**** MATERIAL PROVIDED ****

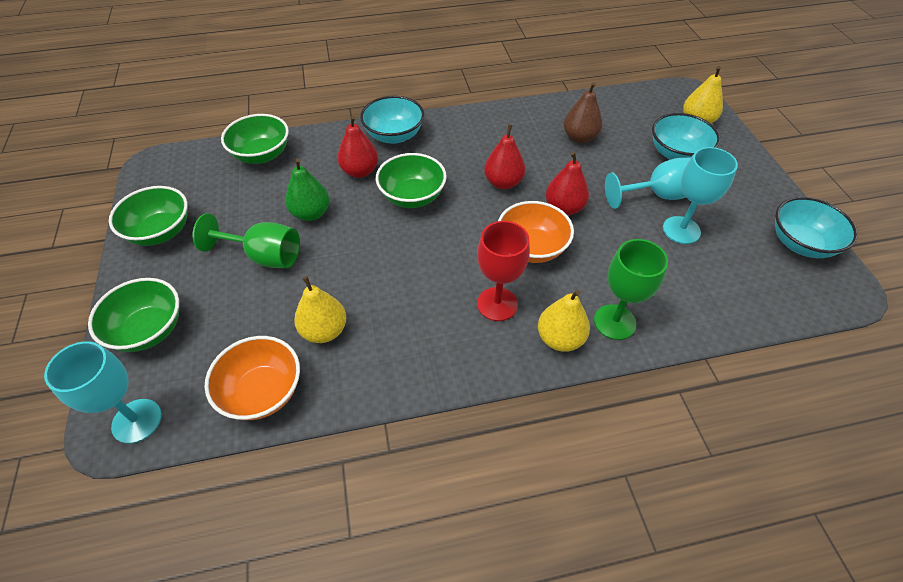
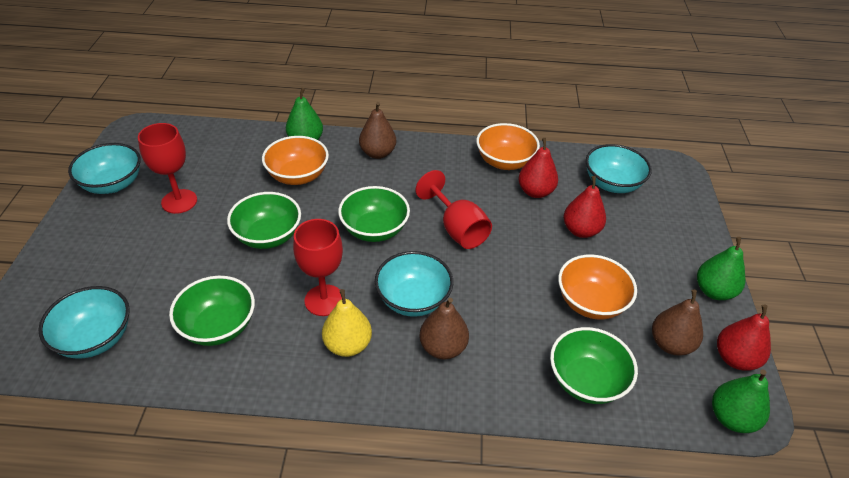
brown pear: 1 -> 3
green goblet: 2 -> 0
green pear: 1 -> 3
orange bowl: 2 -> 3
red goblet: 1 -> 3
turquoise bowl: 3 -> 4
turquoise goblet: 3 -> 0
yellow pear: 3 -> 1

****

__TASK BRIEF__. Nothing but the lines from the line that contains "green goblet: 2 -> 0" to the last line of the records above should appear in the answer; please copy them exactly.

__ANSWER FOR THIS EXERCISE__.
green goblet: 2 -> 0
green pear: 1 -> 3
orange bowl: 2 -> 3
red goblet: 1 -> 3
turquoise bowl: 3 -> 4
turquoise goblet: 3 -> 0
yellow pear: 3 -> 1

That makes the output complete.